## TASK DETAILS:
Below are records; transcribe only the line with "none -> grey brick K2 level 2" and those after it, through the last line, without any change.

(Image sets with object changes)
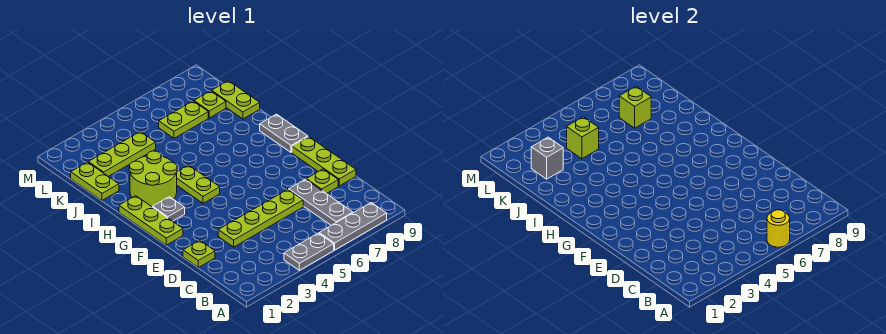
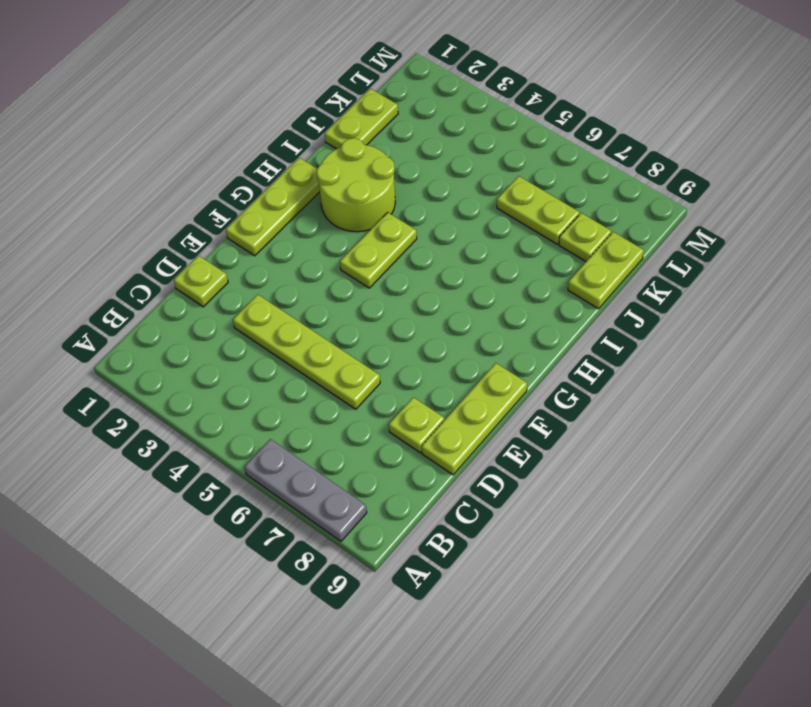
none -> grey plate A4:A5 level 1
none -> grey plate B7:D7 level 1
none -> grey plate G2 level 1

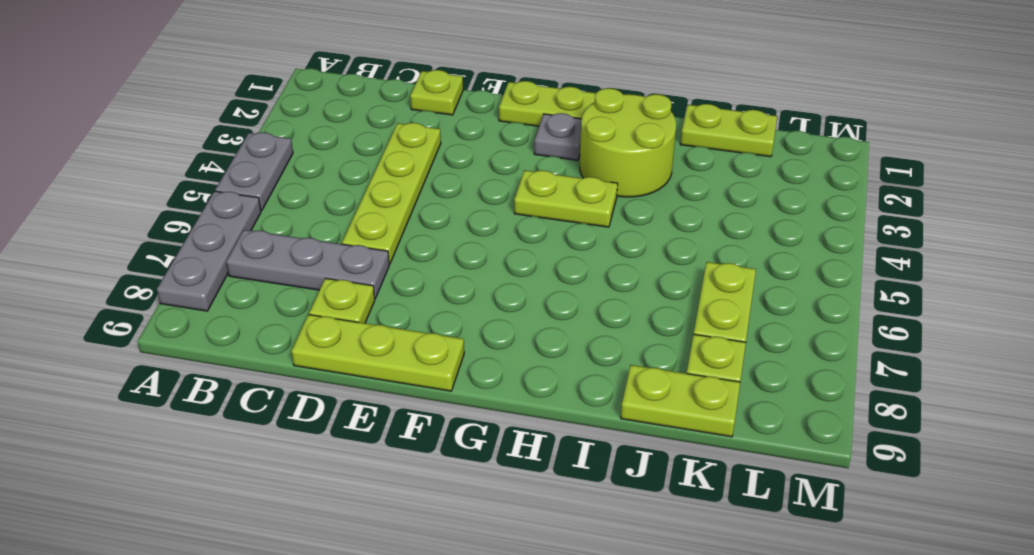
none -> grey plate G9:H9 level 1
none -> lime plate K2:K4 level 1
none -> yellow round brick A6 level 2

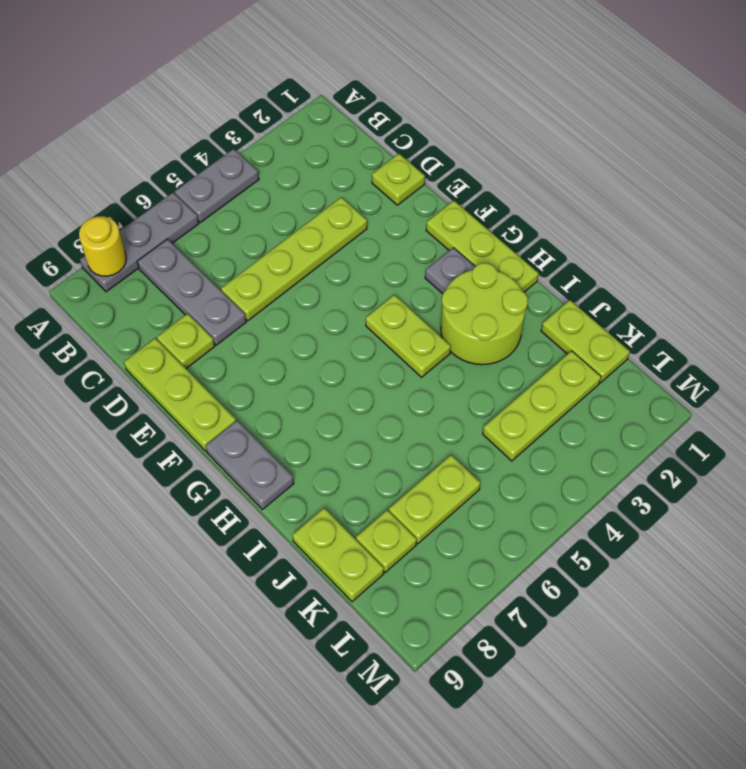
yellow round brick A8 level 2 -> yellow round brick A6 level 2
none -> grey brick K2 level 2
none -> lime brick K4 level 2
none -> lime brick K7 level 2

## RESPONSE AREA:
none -> grey brick K2 level 2
none -> lime brick K4 level 2
none -> lime brick K7 level 2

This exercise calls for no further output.